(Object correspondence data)
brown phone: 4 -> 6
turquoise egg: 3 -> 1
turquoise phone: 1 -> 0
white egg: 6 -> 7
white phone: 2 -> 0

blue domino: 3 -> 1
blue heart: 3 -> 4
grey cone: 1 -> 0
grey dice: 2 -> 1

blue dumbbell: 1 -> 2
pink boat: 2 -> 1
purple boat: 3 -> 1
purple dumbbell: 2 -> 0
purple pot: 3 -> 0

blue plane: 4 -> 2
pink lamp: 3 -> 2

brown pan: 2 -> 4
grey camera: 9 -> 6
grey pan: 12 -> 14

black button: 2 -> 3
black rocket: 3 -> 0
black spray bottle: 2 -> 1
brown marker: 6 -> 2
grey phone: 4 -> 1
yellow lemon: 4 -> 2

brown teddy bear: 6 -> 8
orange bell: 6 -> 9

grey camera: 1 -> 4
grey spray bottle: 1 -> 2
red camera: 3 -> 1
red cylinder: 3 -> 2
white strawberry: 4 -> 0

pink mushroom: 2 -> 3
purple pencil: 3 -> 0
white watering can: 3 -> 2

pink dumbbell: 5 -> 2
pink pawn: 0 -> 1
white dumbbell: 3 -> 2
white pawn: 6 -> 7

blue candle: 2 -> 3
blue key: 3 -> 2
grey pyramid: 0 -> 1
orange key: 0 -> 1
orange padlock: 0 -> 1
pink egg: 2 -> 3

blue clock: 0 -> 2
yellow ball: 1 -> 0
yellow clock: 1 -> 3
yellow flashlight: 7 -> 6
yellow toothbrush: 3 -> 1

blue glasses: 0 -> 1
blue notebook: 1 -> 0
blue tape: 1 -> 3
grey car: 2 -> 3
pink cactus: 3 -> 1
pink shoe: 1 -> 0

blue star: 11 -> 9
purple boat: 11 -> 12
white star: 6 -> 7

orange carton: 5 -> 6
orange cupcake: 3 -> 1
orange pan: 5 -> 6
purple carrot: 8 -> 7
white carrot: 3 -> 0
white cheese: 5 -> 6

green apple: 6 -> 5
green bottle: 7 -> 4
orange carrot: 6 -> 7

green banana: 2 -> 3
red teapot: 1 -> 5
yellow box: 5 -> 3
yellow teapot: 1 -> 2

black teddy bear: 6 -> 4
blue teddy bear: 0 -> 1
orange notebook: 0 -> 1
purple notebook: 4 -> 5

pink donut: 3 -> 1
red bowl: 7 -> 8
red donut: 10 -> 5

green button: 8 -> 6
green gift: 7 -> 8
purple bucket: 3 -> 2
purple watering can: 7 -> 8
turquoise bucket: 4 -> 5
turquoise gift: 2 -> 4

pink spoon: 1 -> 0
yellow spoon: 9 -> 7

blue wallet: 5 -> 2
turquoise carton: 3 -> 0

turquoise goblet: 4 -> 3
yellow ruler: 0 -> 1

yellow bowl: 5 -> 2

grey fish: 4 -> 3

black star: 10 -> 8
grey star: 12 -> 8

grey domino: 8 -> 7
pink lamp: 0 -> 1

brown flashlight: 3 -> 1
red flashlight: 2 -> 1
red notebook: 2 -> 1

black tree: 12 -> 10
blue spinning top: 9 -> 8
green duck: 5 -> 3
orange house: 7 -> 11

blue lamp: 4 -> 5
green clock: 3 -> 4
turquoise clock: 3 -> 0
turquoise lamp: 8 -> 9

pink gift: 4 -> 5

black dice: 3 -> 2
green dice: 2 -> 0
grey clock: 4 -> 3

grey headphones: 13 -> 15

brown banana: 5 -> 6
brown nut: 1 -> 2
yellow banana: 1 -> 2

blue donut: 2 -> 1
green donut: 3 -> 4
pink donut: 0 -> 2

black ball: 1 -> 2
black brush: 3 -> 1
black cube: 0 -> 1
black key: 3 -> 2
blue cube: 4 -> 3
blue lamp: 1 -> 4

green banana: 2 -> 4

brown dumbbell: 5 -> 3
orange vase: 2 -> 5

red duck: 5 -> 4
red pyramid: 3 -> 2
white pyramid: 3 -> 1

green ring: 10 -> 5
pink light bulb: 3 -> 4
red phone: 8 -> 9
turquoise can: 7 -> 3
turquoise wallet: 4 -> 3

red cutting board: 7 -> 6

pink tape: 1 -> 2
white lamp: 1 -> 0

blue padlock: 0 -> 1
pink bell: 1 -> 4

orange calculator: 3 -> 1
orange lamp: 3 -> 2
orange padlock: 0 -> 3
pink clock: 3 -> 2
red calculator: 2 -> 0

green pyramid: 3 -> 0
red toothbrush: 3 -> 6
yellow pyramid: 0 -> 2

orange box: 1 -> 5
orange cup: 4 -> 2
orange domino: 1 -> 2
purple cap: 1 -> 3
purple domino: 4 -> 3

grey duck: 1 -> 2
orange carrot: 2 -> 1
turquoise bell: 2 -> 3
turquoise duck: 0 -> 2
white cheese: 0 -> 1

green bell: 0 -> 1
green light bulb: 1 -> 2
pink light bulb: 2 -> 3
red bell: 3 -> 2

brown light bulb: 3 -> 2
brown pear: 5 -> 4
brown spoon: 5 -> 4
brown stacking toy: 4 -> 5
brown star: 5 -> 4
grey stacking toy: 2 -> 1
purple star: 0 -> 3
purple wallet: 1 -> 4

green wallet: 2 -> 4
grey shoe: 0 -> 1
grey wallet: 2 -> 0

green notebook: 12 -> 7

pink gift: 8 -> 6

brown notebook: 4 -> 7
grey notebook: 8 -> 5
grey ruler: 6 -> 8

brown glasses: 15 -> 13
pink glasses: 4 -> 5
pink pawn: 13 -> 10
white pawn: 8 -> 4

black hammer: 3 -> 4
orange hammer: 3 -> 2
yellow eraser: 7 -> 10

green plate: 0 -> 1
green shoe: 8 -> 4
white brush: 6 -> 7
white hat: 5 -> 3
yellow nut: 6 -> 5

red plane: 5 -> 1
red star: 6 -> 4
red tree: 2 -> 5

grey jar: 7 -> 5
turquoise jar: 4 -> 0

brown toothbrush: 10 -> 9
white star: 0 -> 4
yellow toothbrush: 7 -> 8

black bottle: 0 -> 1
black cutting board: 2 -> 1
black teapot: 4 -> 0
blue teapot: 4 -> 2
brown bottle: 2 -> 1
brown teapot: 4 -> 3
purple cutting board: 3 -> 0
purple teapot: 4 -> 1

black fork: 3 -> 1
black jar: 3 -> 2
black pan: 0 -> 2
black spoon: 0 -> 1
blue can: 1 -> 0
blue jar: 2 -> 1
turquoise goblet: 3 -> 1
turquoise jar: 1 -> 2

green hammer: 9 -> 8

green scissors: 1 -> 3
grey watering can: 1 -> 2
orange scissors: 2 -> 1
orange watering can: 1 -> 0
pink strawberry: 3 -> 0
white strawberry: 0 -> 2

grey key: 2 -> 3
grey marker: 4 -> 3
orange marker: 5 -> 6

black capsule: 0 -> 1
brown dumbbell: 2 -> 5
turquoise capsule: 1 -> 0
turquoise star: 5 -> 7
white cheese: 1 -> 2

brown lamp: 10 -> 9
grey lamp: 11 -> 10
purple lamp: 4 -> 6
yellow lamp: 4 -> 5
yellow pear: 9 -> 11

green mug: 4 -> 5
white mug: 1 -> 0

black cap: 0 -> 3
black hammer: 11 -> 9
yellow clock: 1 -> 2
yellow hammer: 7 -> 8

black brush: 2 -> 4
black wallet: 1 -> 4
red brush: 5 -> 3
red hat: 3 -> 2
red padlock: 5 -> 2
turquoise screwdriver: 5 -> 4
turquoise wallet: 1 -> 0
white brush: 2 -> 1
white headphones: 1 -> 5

> **DESCRIPTION OF THE TASK**
Among the records above, extract exactly the lines from the line with "white strawberry: 4 -> 0" to the line with "green gift: 7 -> 8", both lines included, and leave out the rest.

> **EXERCISE OUTPUT**
white strawberry: 4 -> 0

pink mushroom: 2 -> 3
purple pencil: 3 -> 0
white watering can: 3 -> 2

pink dumbbell: 5 -> 2
pink pawn: 0 -> 1
white dumbbell: 3 -> 2
white pawn: 6 -> 7

blue candle: 2 -> 3
blue key: 3 -> 2
grey pyramid: 0 -> 1
orange key: 0 -> 1
orange padlock: 0 -> 1
pink egg: 2 -> 3

blue clock: 0 -> 2
yellow ball: 1 -> 0
yellow clock: 1 -> 3
yellow flashlight: 7 -> 6
yellow toothbrush: 3 -> 1

blue glasses: 0 -> 1
blue notebook: 1 -> 0
blue tape: 1 -> 3
grey car: 2 -> 3
pink cactus: 3 -> 1
pink shoe: 1 -> 0

blue star: 11 -> 9
purple boat: 11 -> 12
white star: 6 -> 7

orange carton: 5 -> 6
orange cupcake: 3 -> 1
orange pan: 5 -> 6
purple carrot: 8 -> 7
white carrot: 3 -> 0
white cheese: 5 -> 6

green apple: 6 -> 5
green bottle: 7 -> 4
orange carrot: 6 -> 7

green banana: 2 -> 3
red teapot: 1 -> 5
yellow box: 5 -> 3
yellow teapot: 1 -> 2

black teddy bear: 6 -> 4
blue teddy bear: 0 -> 1
orange notebook: 0 -> 1
purple notebook: 4 -> 5

pink donut: 3 -> 1
red bowl: 7 -> 8
red donut: 10 -> 5

green button: 8 -> 6
green gift: 7 -> 8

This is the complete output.